(Requirement) Write out all the records exactly, and keep any images out.

(Records provided)
================================
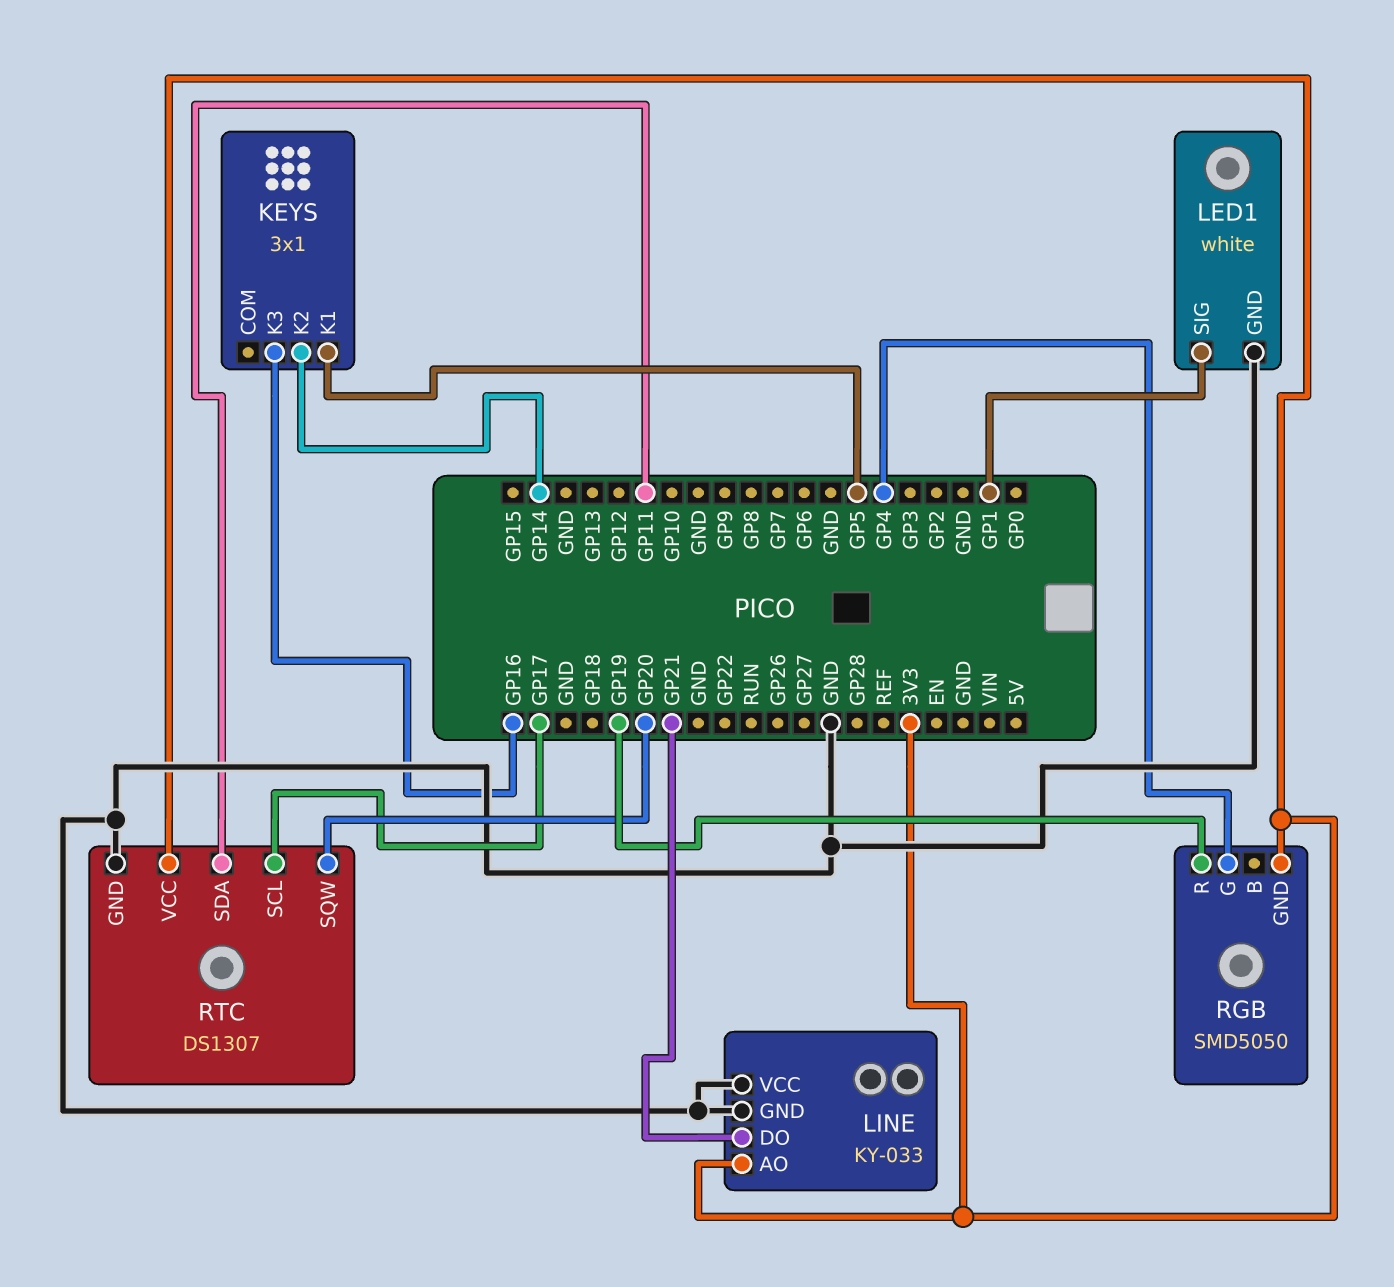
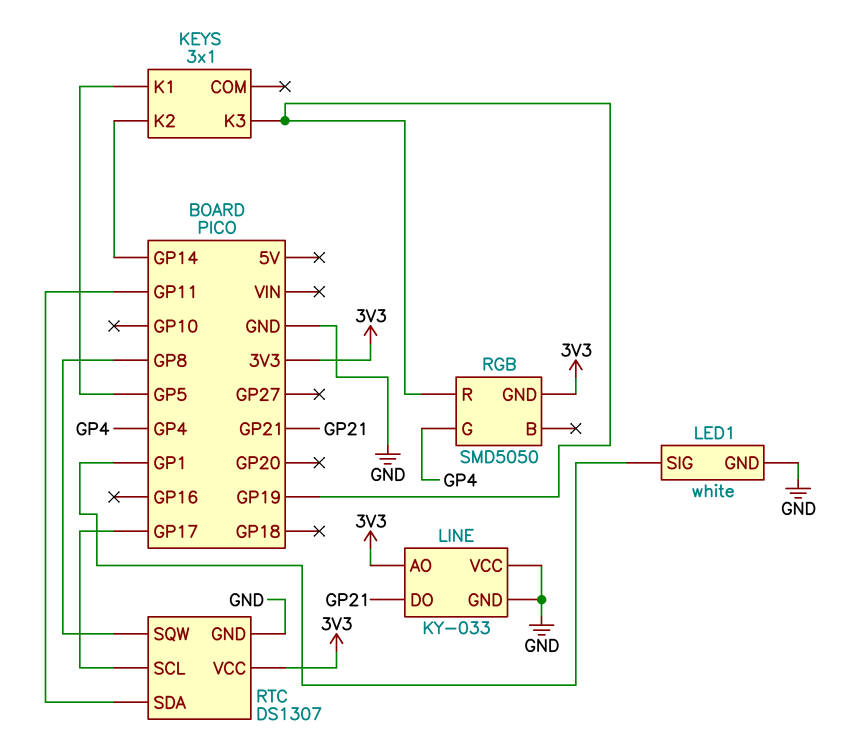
KEYS pin K3: GP16 -> GP19
RTC pin SQW: GP20 -> GP8

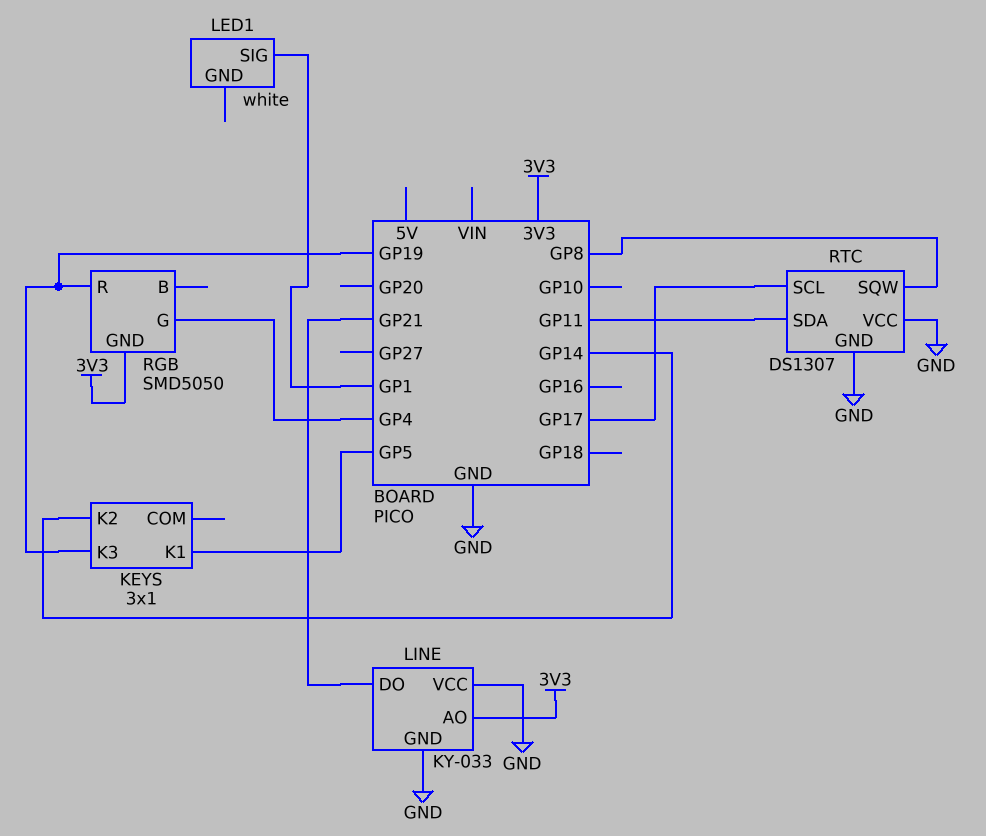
LED1 pin GND: GND -> none
RTC pin VCC: 3V3 -> GND

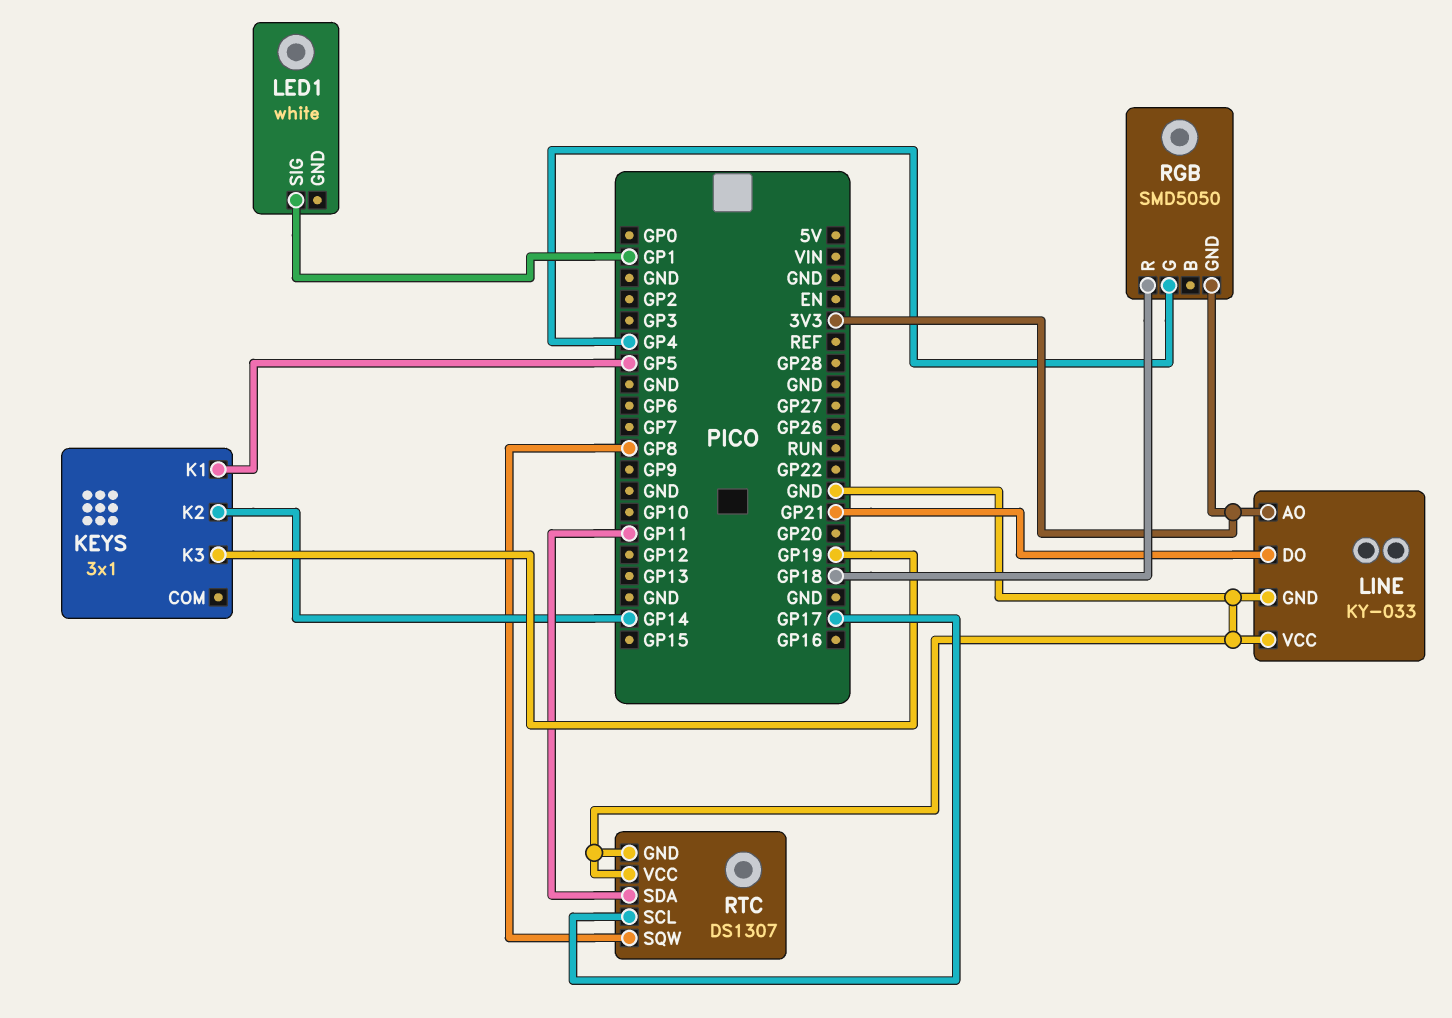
RGB pin R: GP19 -> GP18

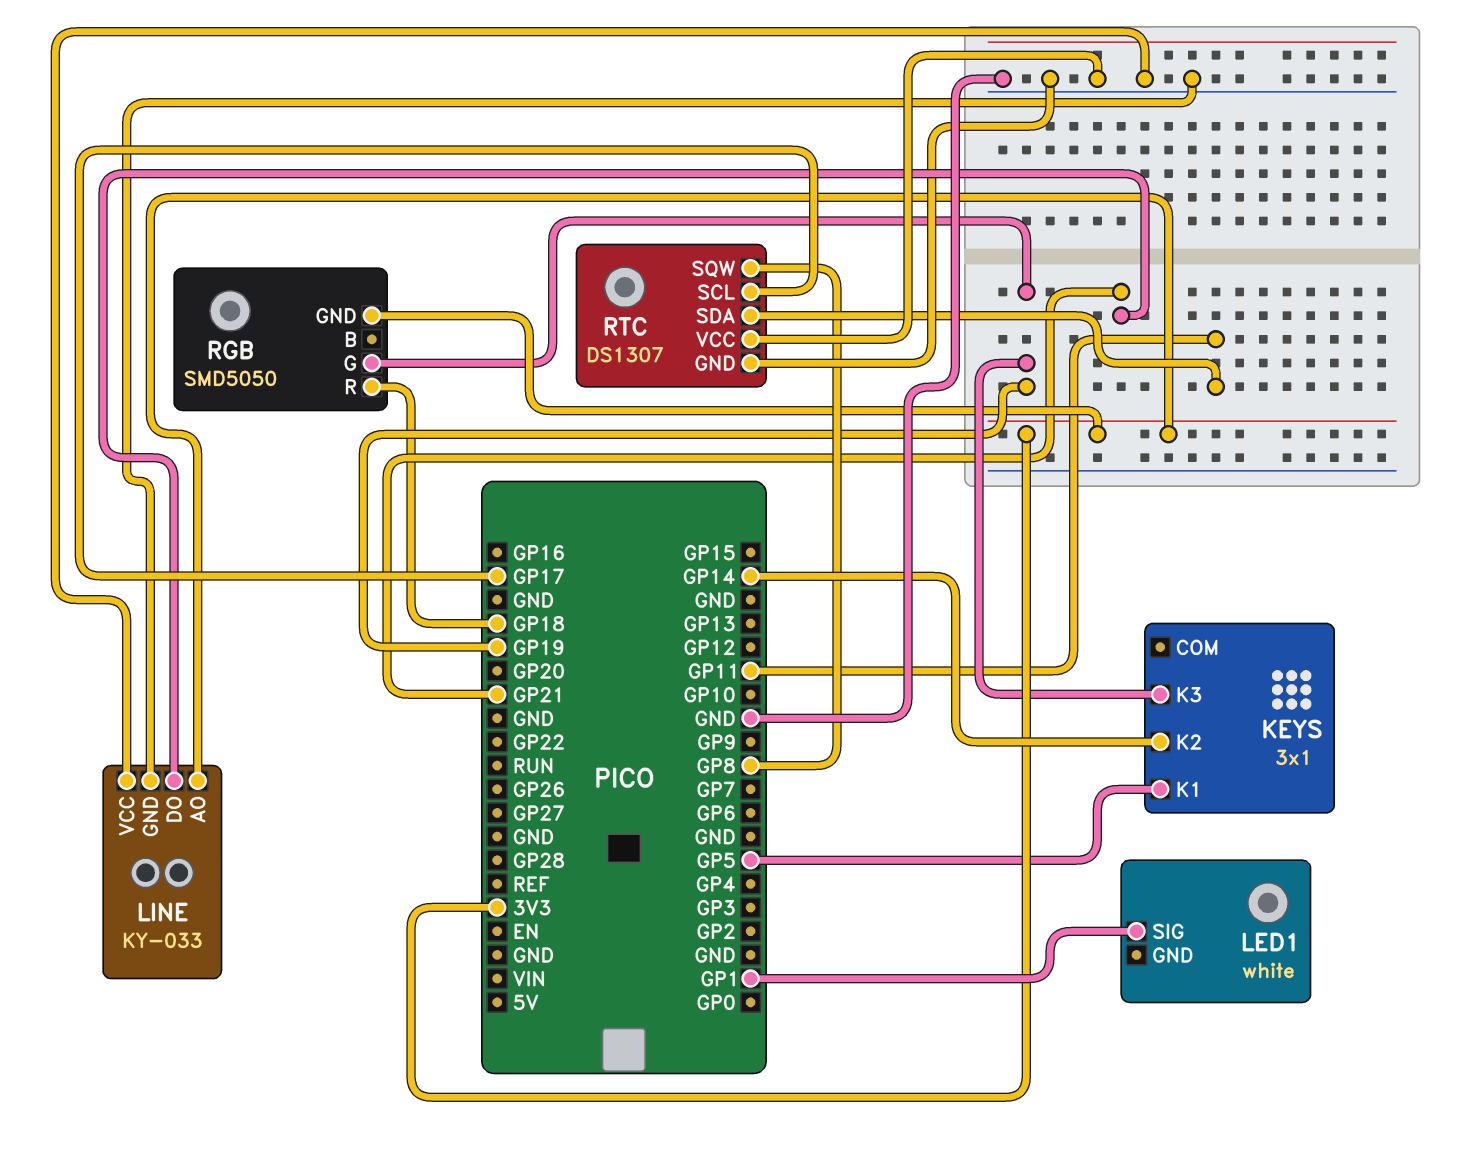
RGB pin G: GP4 -> GP19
================================
(Written solution)
KEYS pin K3: GP16 -> GP19
RTC pin SQW: GP20 -> GP8

LED1 pin GND: GND -> none
RTC pin VCC: 3V3 -> GND

RGB pin R: GP19 -> GP18

RGB pin G: GP4 -> GP19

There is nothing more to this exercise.